Required work – Transcribe, without alteration, only the lines from the one containing "C8: 22uF (plus" through the last line of the material, both ends included.

Raw data –
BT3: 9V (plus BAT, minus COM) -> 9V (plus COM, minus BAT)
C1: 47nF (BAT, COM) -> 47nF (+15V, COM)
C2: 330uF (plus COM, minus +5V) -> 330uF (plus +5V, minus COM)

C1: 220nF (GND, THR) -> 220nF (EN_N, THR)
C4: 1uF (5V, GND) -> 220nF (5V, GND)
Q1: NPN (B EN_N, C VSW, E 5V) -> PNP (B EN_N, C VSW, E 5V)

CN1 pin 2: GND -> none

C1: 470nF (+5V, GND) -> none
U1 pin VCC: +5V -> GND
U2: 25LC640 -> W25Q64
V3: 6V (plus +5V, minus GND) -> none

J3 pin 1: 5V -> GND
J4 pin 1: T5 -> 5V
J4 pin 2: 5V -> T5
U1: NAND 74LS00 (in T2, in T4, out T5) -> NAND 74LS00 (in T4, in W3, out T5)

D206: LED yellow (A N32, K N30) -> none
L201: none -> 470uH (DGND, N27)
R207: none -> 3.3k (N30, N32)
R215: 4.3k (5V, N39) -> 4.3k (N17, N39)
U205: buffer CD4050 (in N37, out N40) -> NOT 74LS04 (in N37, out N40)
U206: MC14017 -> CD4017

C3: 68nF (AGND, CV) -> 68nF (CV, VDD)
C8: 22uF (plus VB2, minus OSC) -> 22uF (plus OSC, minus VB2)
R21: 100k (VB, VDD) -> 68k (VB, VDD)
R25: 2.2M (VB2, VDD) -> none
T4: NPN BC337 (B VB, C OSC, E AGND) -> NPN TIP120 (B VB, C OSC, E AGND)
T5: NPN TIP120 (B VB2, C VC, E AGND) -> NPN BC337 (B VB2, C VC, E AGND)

Answer to this problem –
C8: 22uF (plus VB2, minus OSC) -> 22uF (plus OSC, minus VB2)
R21: 100k (VB, VDD) -> 68k (VB, VDD)
R25: 2.2M (VB2, VDD) -> none
T4: NPN BC337 (B VB, C OSC, E AGND) -> NPN TIP120 (B VB, C OSC, E AGND)
T5: NPN TIP120 (B VB2, C VC, E AGND) -> NPN BC337 (B VB2, C VC, E AGND)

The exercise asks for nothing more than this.